• [Work required] Word for word, reproduce all entries below, leaving every picture out.

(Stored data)
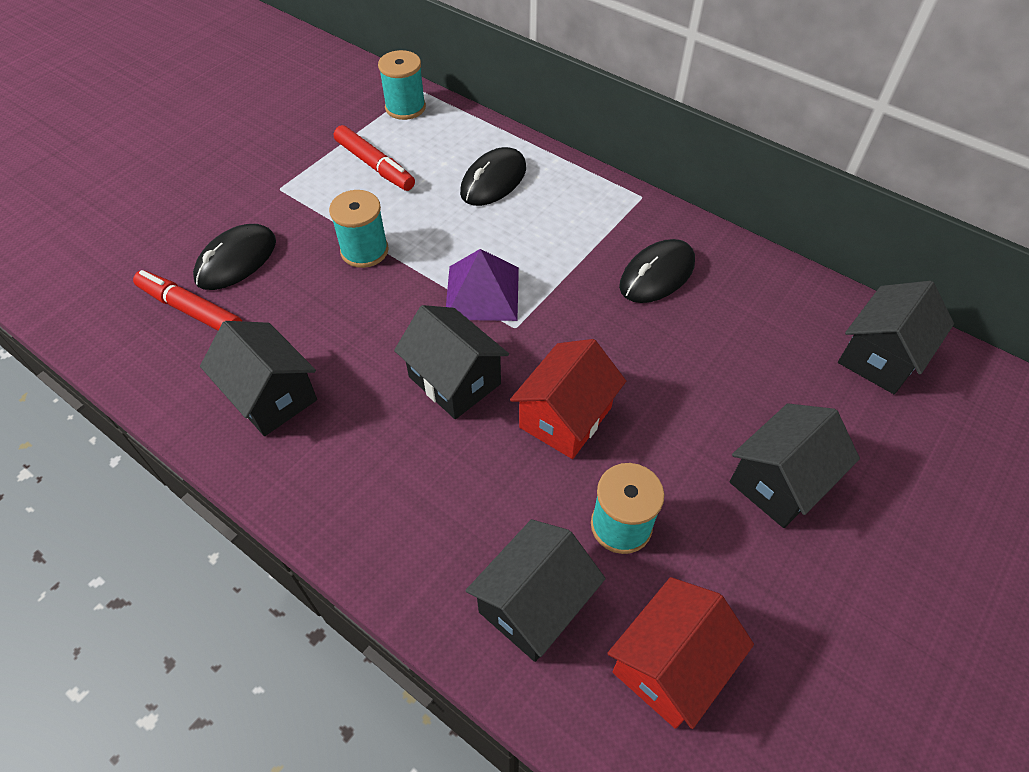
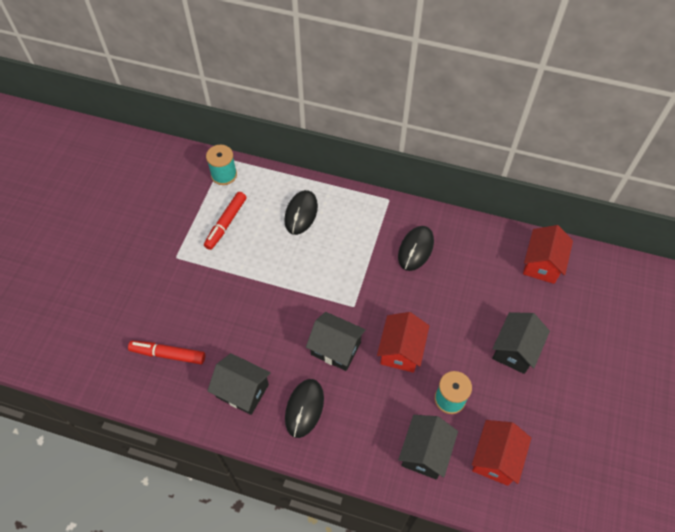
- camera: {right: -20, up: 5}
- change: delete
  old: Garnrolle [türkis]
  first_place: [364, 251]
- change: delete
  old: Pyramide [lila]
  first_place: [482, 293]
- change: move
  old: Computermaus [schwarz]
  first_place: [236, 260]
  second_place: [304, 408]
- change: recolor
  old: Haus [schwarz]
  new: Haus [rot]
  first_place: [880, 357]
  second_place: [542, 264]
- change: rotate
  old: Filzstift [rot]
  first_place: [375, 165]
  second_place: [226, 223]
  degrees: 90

• [Written response]
- camera: {right: -20, up: 5}
- change: delete
  old: Garnrolle [türkis]
  first_place: [364, 251]
- change: delete
  old: Pyramide [lila]
  first_place: [482, 293]
- change: move
  old: Computermaus [schwarz]
  first_place: [236, 260]
  second_place: [304, 408]
- change: recolor
  old: Haus [schwarz]
  new: Haus [rot]
  first_place: [880, 357]
  second_place: [542, 264]
- change: rotate
  old: Filzstift [rot]
  first_place: [375, 165]
  second_place: [226, 223]
  degrees: 90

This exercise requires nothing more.